Before-and-after object listings
[Start of Attachment]
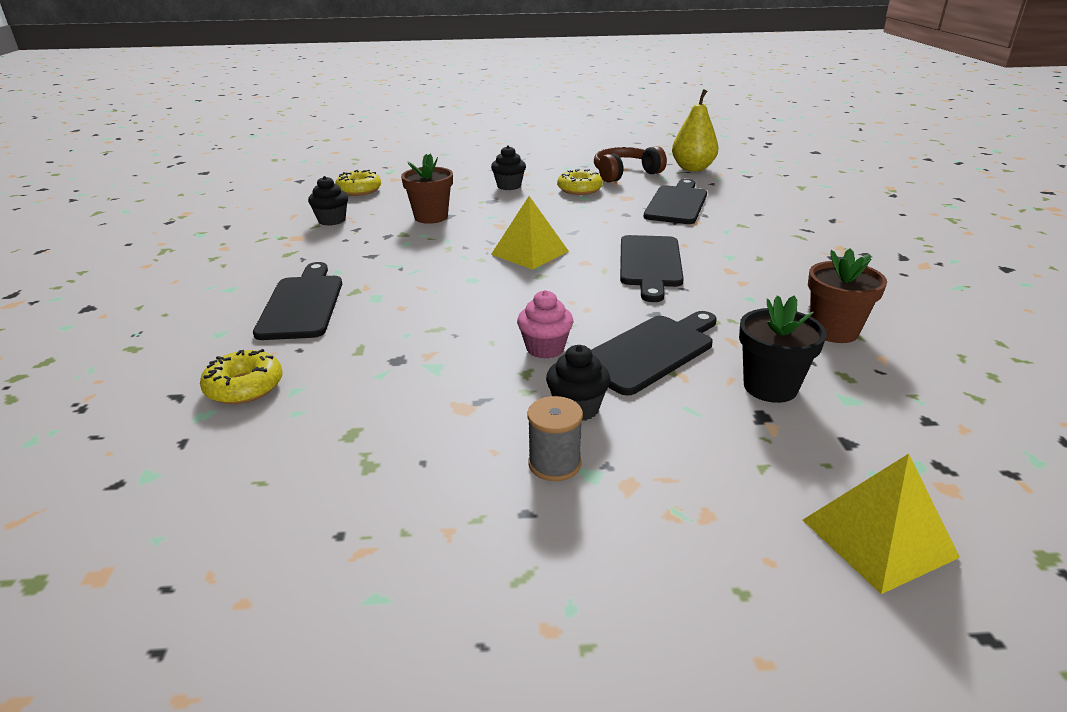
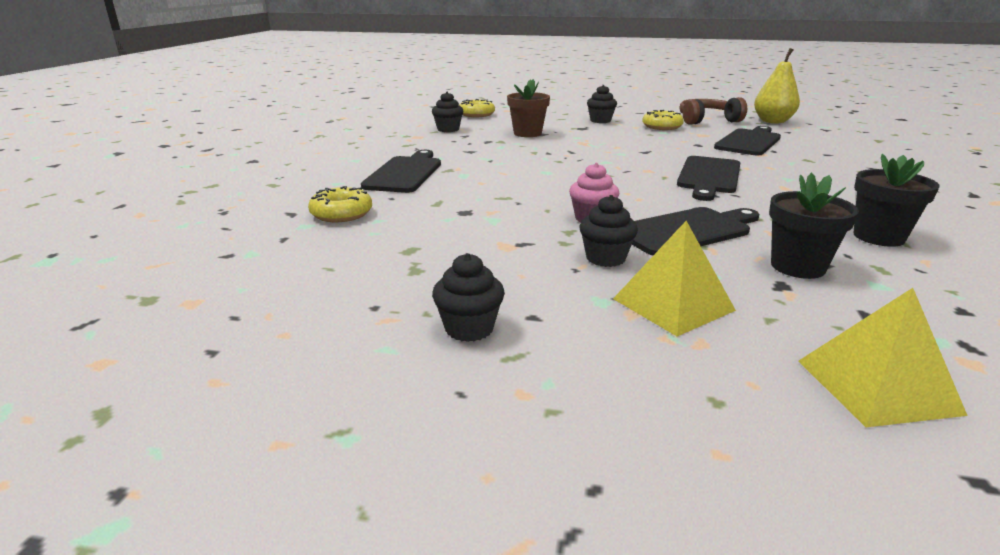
camera: 15 degrees right, 5 degrees down
(461, 546) = (469, 328): none -> black cupcake
(529, 252) = (602, 160): yellow pyramid -> yellow pyramid (673, 304)
(554, 463) = (571, 290): grey spool -> none
(833, 331) = (878, 237): brown flower pot -> black flower pot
[End of Attachment]
> TASK DESCRIPTION
Using the data above, say how many lines include the word "none". Write only that number.

> RESPONSE BOX
2